## DATA

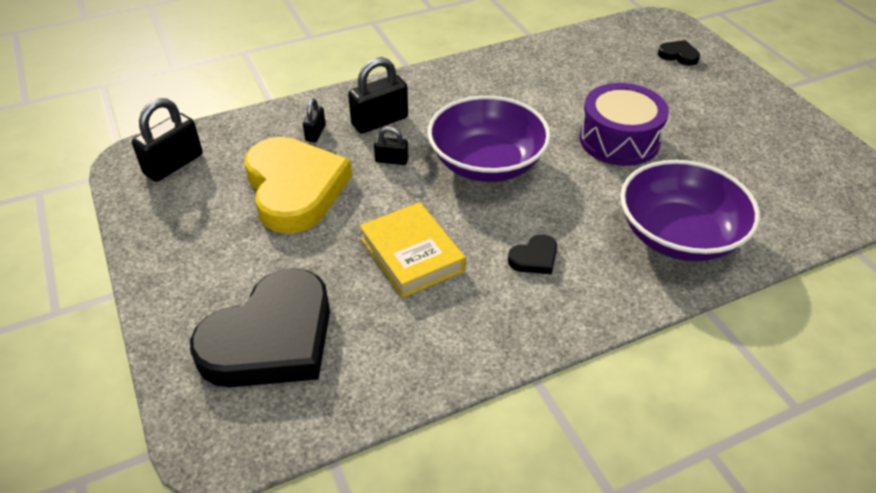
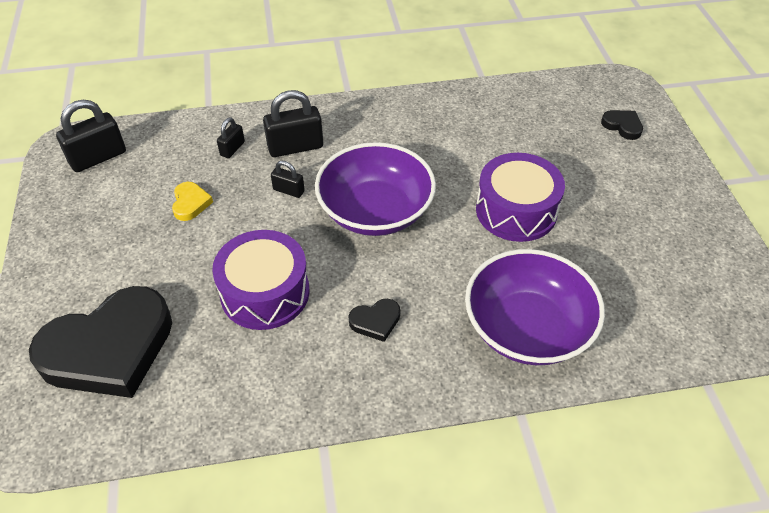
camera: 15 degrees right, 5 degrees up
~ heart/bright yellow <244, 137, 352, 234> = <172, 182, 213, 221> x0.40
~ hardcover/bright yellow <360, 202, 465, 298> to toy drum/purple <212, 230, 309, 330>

## TASK GOAL
Produce a word-for-word version of the material, with no pictures included.

## EXERCISE RESPONSE
camera: 15 degrees right, 5 degrees up
~ heart/bright yellow <244, 137, 352, 234> = <172, 182, 213, 221> x0.40
~ hardcover/bright yellow <360, 202, 465, 298> to toy drum/purple <212, 230, 309, 330>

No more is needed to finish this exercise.